──────── Material for this exercise ────────

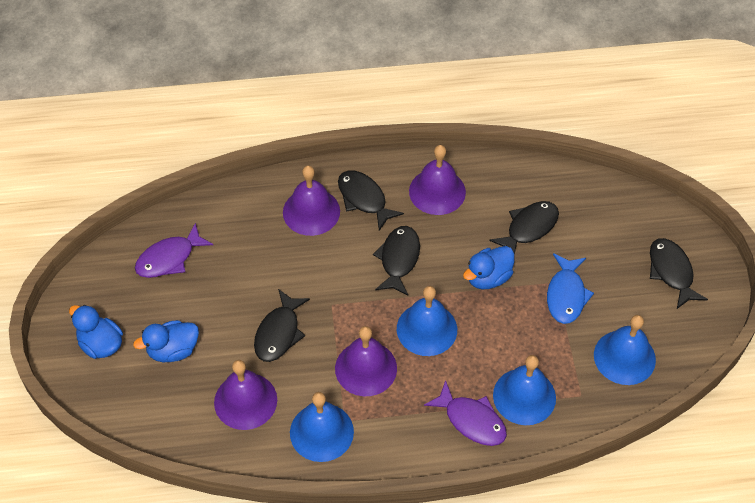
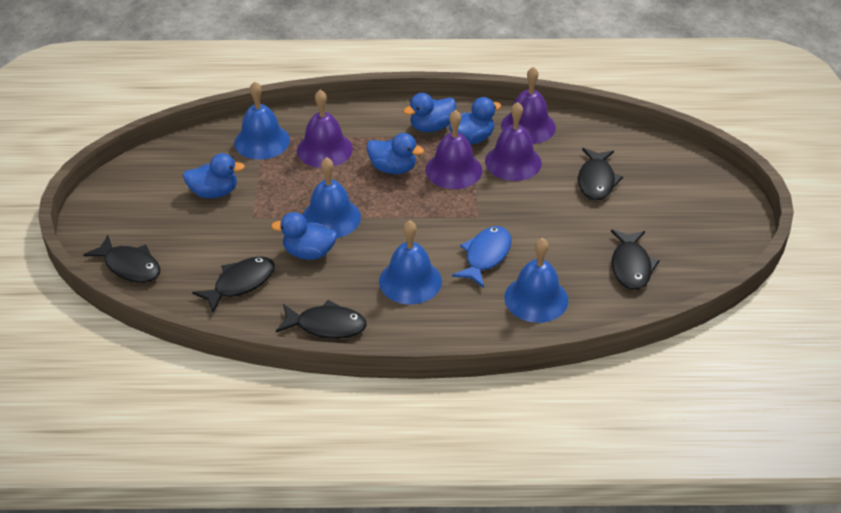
blue duck: 3 -> 5
purple fish: 2 -> 0

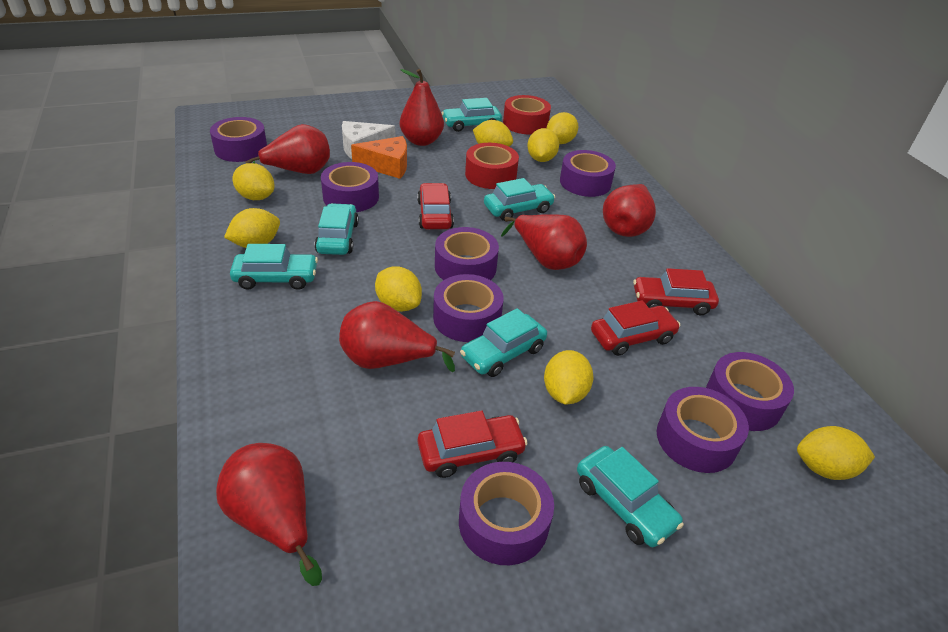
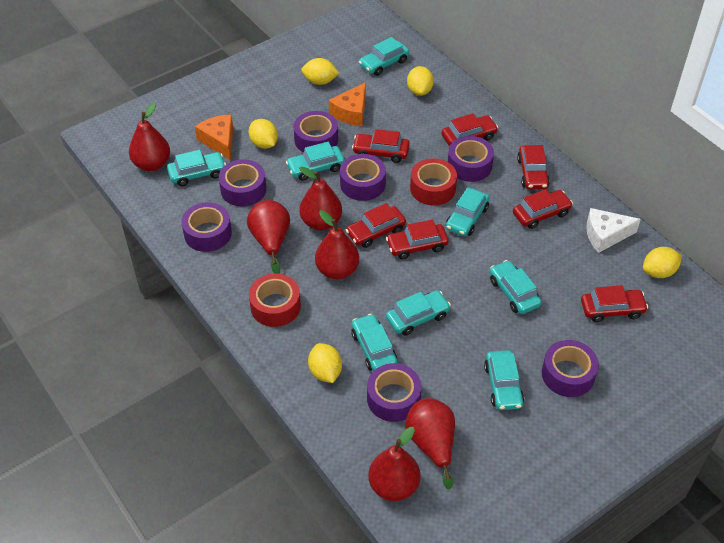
orange cheese: 1 -> 2
purple tape: 8 -> 7
red car: 4 -> 7
turquoise car: 6 -> 8
yellow lemon: 8 -> 5

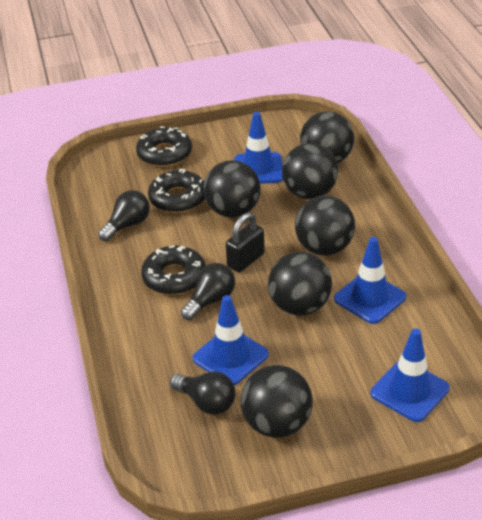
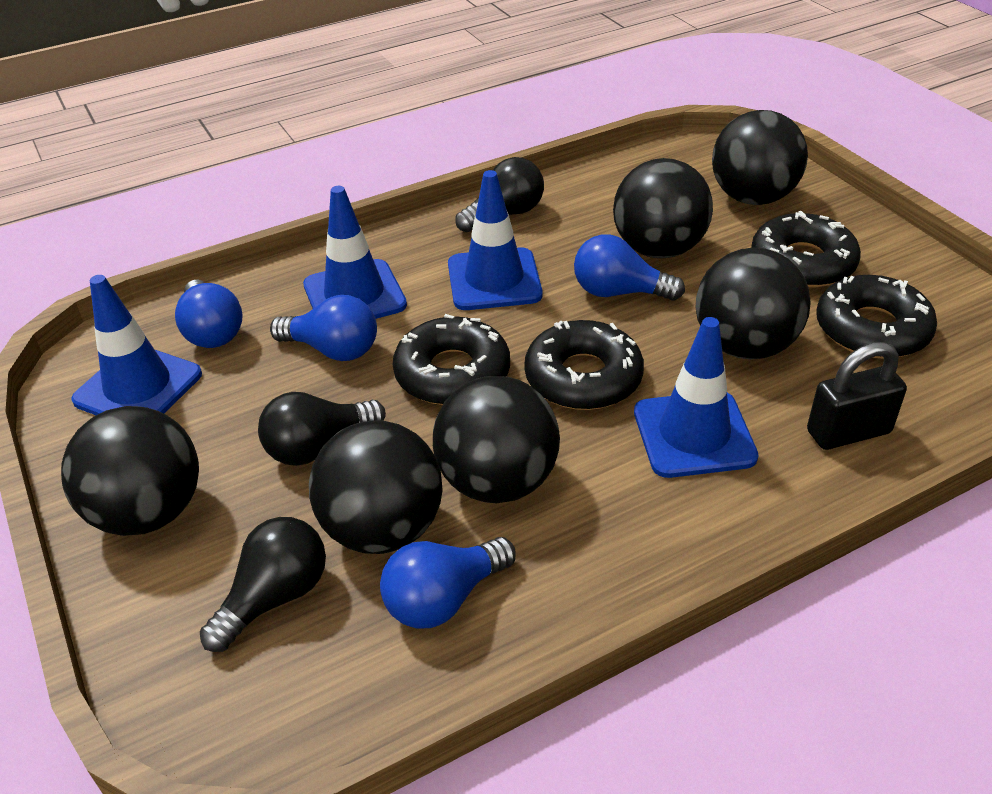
black donut: 3 -> 4
blue light bulb: 0 -> 4

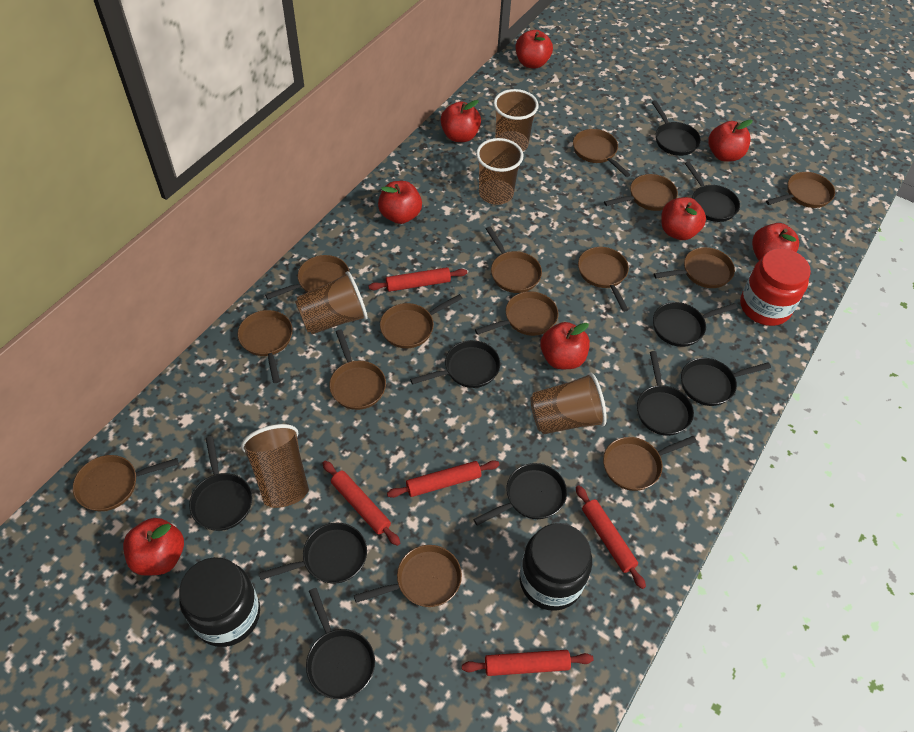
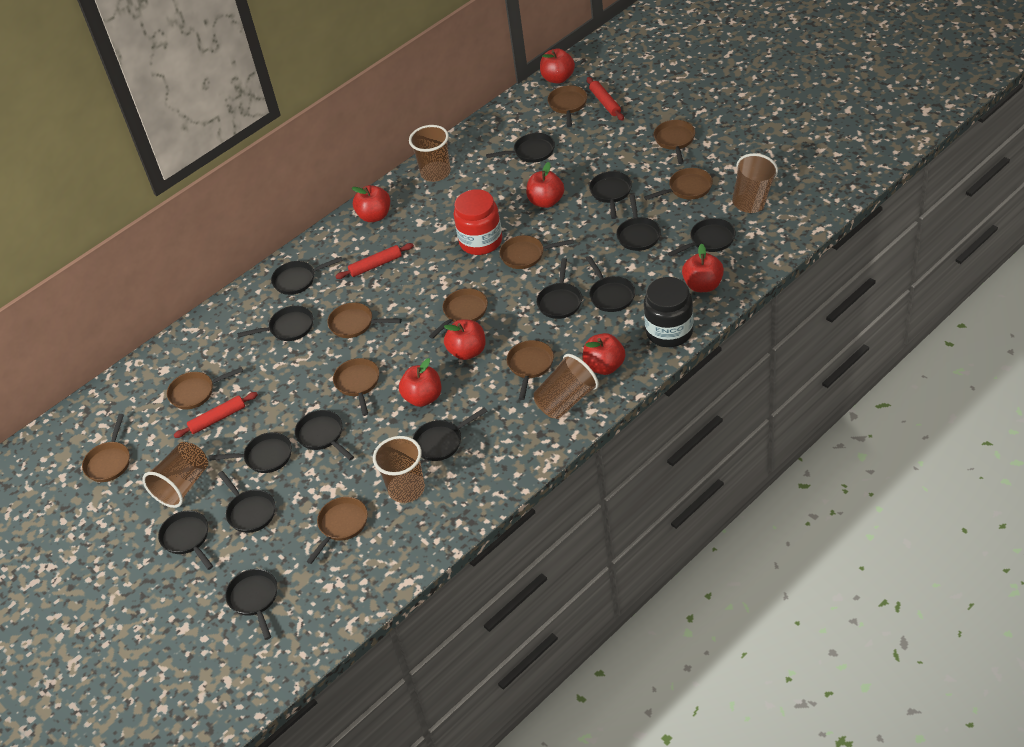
black jar: 2 -> 1
black pan: 10 -> 14
brown pan: 14 -> 11
red apple: 8 -> 7
red rolling pin: 5 -> 3

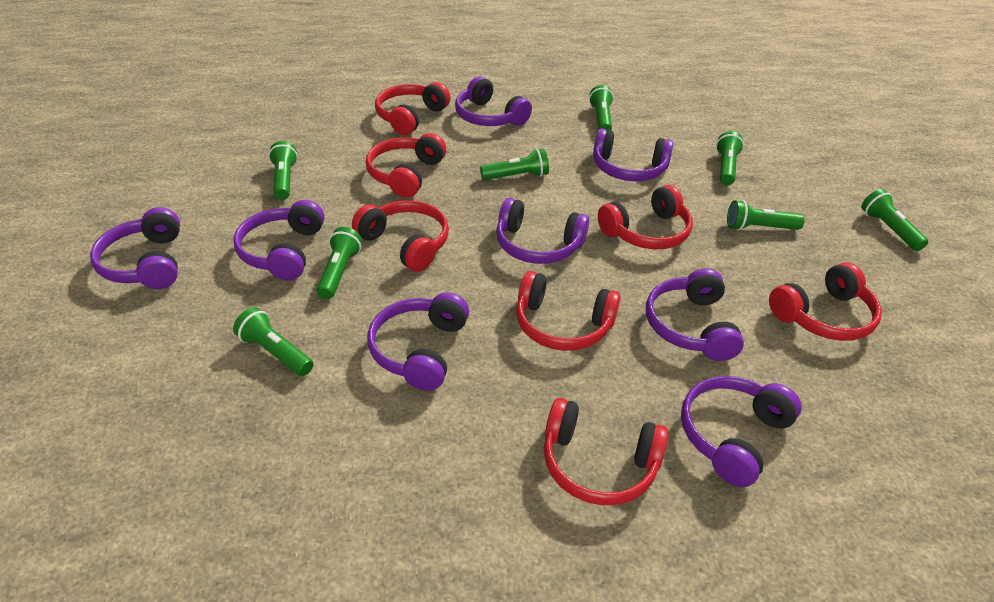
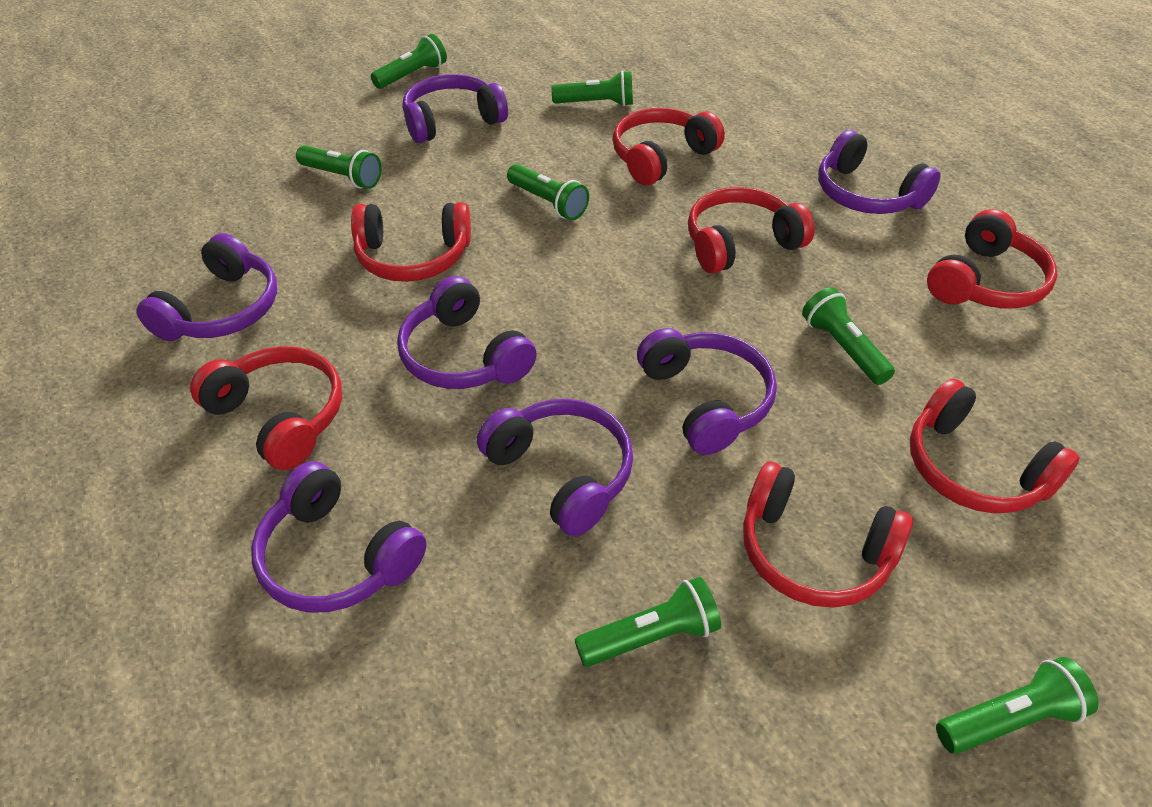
green flashlight: 8 -> 7
purple headphones: 8 -> 7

────────

*Task goal*:
The lines that contain the word "purple" are wanted; copy each of them from the records.

*Output below*:
purple fish: 2 -> 0
purple tape: 8 -> 7
purple headphones: 8 -> 7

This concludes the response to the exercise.